What you need to do
Start to finish, copy the data exactly.

Records drawn from a dataset
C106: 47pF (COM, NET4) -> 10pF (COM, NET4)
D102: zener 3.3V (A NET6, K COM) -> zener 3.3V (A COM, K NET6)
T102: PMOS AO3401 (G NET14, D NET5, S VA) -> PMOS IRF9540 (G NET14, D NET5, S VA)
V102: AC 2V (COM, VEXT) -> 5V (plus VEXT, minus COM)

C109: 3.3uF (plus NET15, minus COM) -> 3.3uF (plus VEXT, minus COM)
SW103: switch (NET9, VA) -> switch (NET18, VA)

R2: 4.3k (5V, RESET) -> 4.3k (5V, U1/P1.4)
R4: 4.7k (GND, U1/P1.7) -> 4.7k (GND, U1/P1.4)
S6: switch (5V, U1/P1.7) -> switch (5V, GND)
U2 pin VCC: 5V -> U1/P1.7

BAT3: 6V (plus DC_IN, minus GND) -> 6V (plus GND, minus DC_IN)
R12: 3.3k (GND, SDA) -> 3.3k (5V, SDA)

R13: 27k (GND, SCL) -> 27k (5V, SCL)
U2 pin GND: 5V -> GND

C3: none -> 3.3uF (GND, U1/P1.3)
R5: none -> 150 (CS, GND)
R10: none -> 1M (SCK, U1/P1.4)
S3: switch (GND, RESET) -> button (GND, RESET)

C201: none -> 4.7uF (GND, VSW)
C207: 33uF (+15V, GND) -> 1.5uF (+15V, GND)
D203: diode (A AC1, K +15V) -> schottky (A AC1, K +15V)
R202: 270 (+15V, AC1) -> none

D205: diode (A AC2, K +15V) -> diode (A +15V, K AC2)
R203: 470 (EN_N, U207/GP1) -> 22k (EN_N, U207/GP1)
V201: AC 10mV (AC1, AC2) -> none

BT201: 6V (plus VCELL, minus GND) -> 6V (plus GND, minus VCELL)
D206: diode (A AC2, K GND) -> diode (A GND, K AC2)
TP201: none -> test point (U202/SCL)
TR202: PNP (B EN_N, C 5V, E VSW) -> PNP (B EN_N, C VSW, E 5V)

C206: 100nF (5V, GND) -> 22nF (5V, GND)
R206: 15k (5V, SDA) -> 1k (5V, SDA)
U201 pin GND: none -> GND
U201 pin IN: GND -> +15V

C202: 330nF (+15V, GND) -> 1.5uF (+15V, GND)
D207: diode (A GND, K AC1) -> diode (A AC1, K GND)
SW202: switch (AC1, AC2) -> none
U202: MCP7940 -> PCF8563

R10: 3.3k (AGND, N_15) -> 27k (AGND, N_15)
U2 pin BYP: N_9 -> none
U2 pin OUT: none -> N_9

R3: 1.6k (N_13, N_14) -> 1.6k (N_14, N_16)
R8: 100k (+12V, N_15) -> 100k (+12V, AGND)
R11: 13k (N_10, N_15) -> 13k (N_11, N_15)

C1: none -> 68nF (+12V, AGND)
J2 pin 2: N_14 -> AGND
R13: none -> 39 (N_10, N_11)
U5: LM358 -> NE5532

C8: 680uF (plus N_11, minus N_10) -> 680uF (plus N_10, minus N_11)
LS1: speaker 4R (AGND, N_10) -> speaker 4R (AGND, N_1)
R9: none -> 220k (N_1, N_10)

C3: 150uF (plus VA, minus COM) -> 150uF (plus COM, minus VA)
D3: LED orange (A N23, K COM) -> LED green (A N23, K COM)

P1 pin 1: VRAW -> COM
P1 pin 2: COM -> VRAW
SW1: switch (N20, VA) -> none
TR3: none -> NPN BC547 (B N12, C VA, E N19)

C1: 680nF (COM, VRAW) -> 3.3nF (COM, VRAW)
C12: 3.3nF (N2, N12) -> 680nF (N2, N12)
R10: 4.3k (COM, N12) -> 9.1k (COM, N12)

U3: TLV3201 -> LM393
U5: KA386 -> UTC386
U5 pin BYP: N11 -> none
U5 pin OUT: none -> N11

Exercise output
C106: 47pF (COM, NET4) -> 10pF (COM, NET4)
D102: zener 3.3V (A NET6, K COM) -> zener 3.3V (A COM, K NET6)
T102: PMOS AO3401 (G NET14, D NET5, S VA) -> PMOS IRF9540 (G NET14, D NET5, S VA)
V102: AC 2V (COM, VEXT) -> 5V (plus VEXT, minus COM)

C109: 3.3uF (plus NET15, minus COM) -> 3.3uF (plus VEXT, minus COM)
SW103: switch (NET9, VA) -> switch (NET18, VA)

R2: 4.3k (5V, RESET) -> 4.3k (5V, U1/P1.4)
R4: 4.7k (GND, U1/P1.7) -> 4.7k (GND, U1/P1.4)
S6: switch (5V, U1/P1.7) -> switch (5V, GND)
U2 pin VCC: 5V -> U1/P1.7

BAT3: 6V (plus DC_IN, minus GND) -> 6V (plus GND, minus DC_IN)
R12: 3.3k (GND, SDA) -> 3.3k (5V, SDA)

R13: 27k (GND, SCL) -> 27k (5V, SCL)
U2 pin GND: 5V -> GND

C3: none -> 3.3uF (GND, U1/P1.3)
R5: none -> 150 (CS, GND)
R10: none -> 1M (SCK, U1/P1.4)
S3: switch (GND, RESET) -> button (GND, RESET)

C201: none -> 4.7uF (GND, VSW)
C207: 33uF (+15V, GND) -> 1.5uF (+15V, GND)
D203: diode (A AC1, K +15V) -> schottky (A AC1, K +15V)
R202: 270 (+15V, AC1) -> none

D205: diode (A AC2, K +15V) -> diode (A +15V, K AC2)
R203: 470 (EN_N, U207/GP1) -> 22k (EN_N, U207/GP1)
V201: AC 10mV (AC1, AC2) -> none

BT201: 6V (plus VCELL, minus GND) -> 6V (plus GND, minus VCELL)
D206: diode (A AC2, K GND) -> diode (A GND, K AC2)
TP201: none -> test point (U202/SCL)
TR202: PNP (B EN_N, C 5V, E VSW) -> PNP (B EN_N, C VSW, E 5V)

C206: 100nF (5V, GND) -> 22nF (5V, GND)
R206: 15k (5V, SDA) -> 1k (5V, SDA)
U201 pin GND: none -> GND
U201 pin IN: GND -> +15V

C202: 330nF (+15V, GND) -> 1.5uF (+15V, GND)
D207: diode (A GND, K AC1) -> diode (A AC1, K GND)
SW202: switch (AC1, AC2) -> none
U202: MCP7940 -> PCF8563

R10: 3.3k (AGND, N_15) -> 27k (AGND, N_15)
U2 pin BYP: N_9 -> none
U2 pin OUT: none -> N_9

R3: 1.6k (N_13, N_14) -> 1.6k (N_14, N_16)
R8: 100k (+12V, N_15) -> 100k (+12V, AGND)
R11: 13k (N_10, N_15) -> 13k (N_11, N_15)

C1: none -> 68nF (+12V, AGND)
J2 pin 2: N_14 -> AGND
R13: none -> 39 (N_10, N_11)
U5: LM358 -> NE5532

C8: 680uF (plus N_11, minus N_10) -> 680uF (plus N_10, minus N_11)
LS1: speaker 4R (AGND, N_10) -> speaker 4R (AGND, N_1)
R9: none -> 220k (N_1, N_10)

C3: 150uF (plus VA, minus COM) -> 150uF (plus COM, minus VA)
D3: LED orange (A N23, K COM) -> LED green (A N23, K COM)

P1 pin 1: VRAW -> COM
P1 pin 2: COM -> VRAW
SW1: switch (N20, VA) -> none
TR3: none -> NPN BC547 (B N12, C VA, E N19)

C1: 680nF (COM, VRAW) -> 3.3nF (COM, VRAW)
C12: 3.3nF (N2, N12) -> 680nF (N2, N12)
R10: 4.3k (COM, N12) -> 9.1k (COM, N12)

U3: TLV3201 -> LM393
U5: KA386 -> UTC386
U5 pin BYP: N11 -> none
U5 pin OUT: none -> N11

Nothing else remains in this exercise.